### What you will do
In the records below, find the line containing "D201: none -> diode (A N_12, K VBAT)"; give it again exactly, along with every line that follows, and nothing else.

---- Data extract

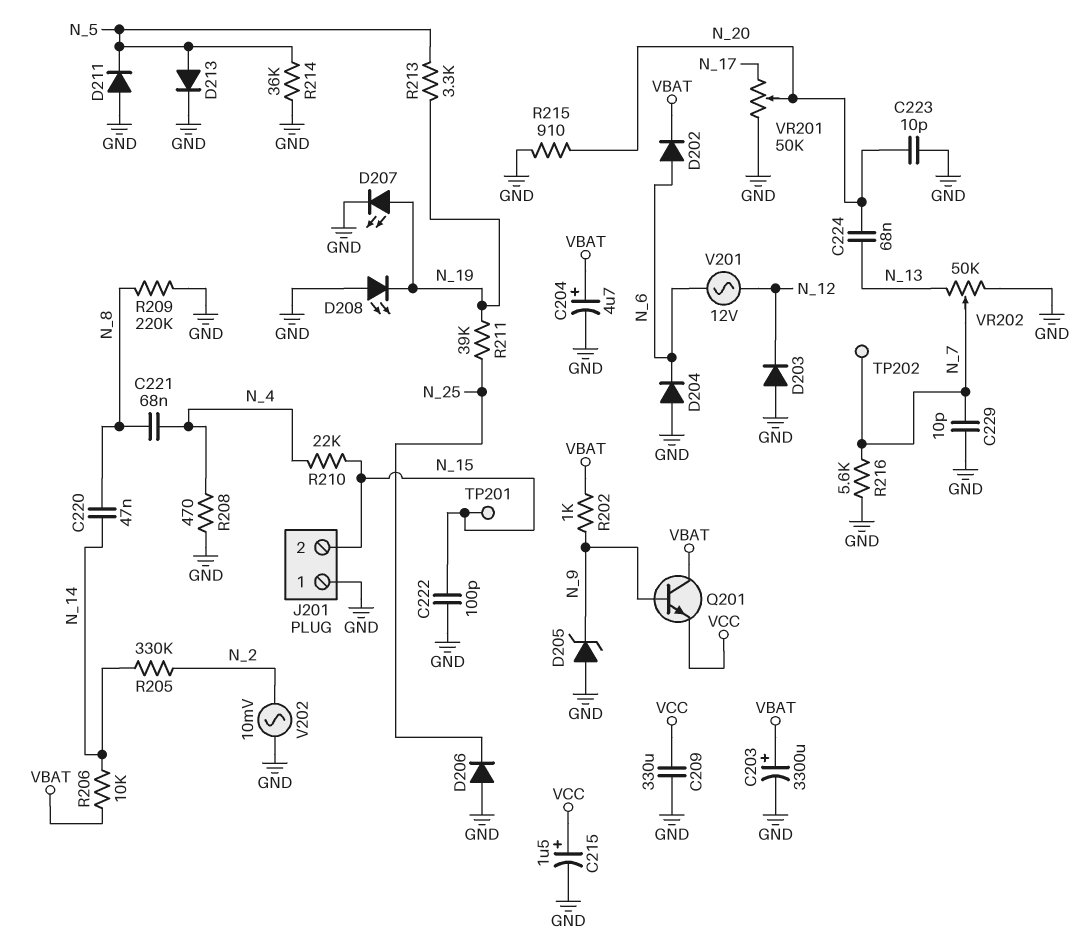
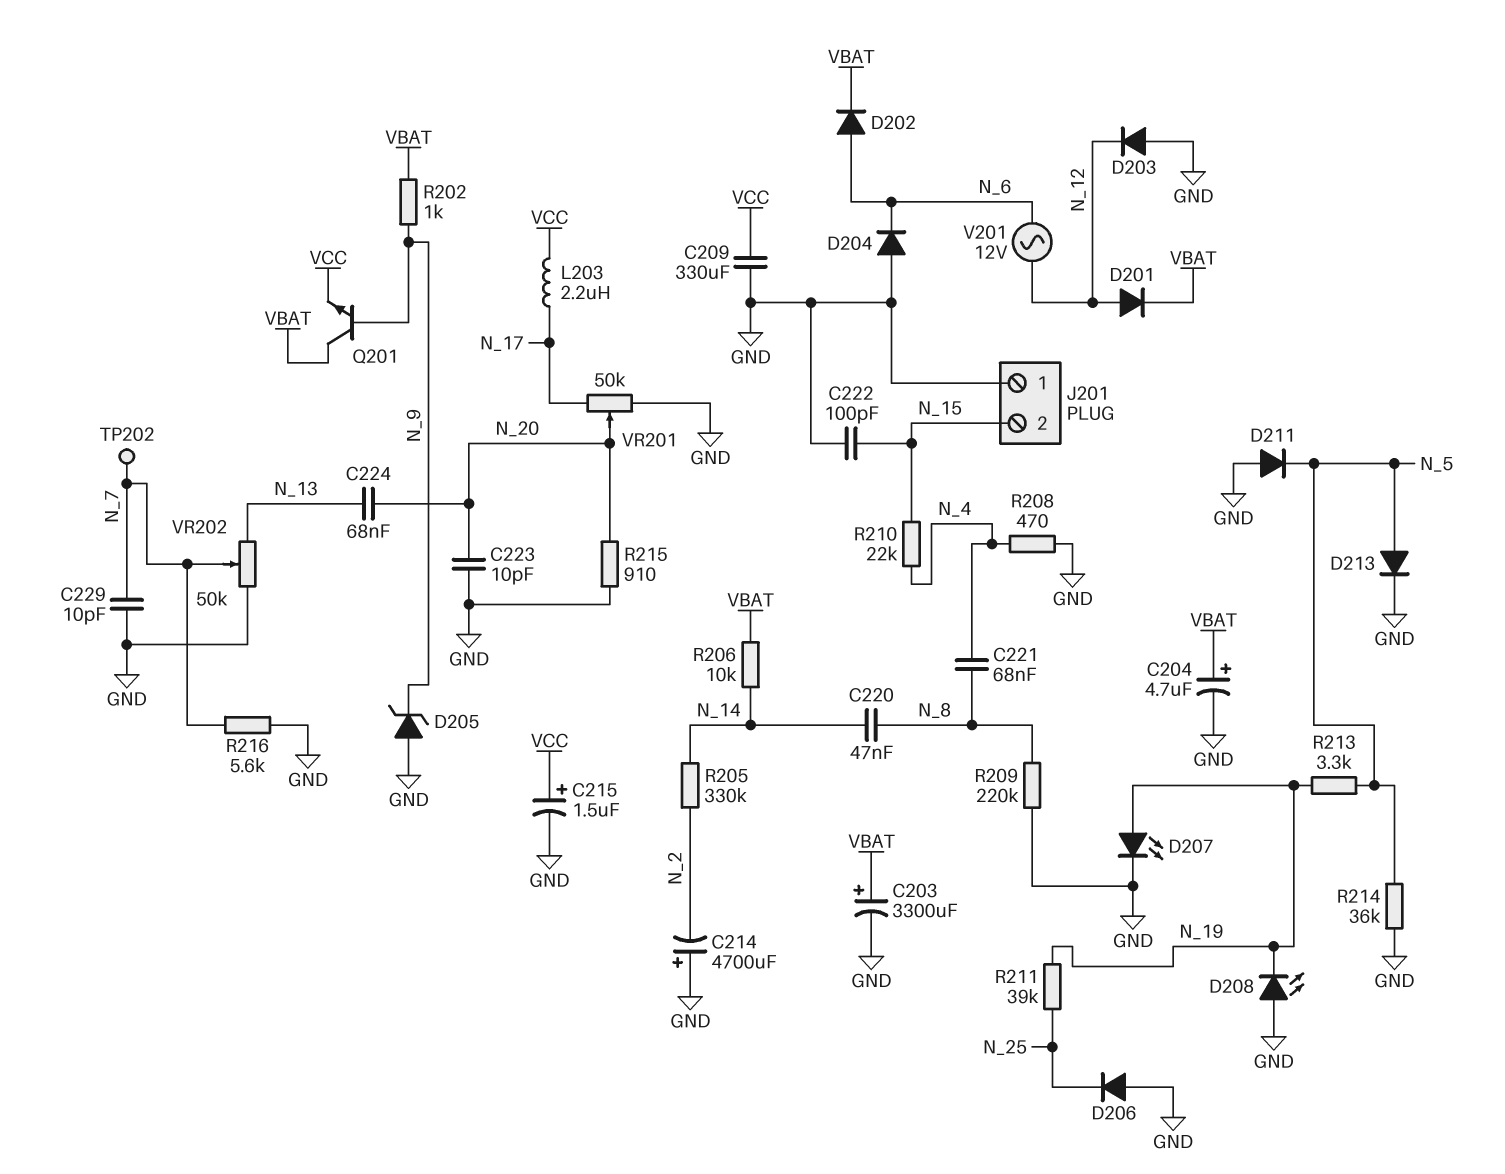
C214: none -> 4700uF (plus GND, minus N_2)
D201: none -> diode (A N_12, K VBAT)
L203: none -> 2.2uH (N_17, VCC)
TP201: test point (N_15) -> none
V202: AC 10mV (GND, N_2) -> none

--------

### Completed exercise
D201: none -> diode (A N_12, K VBAT)
L203: none -> 2.2uH (N_17, VCC)
TP201: test point (N_15) -> none
V202: AC 10mV (GND, N_2) -> none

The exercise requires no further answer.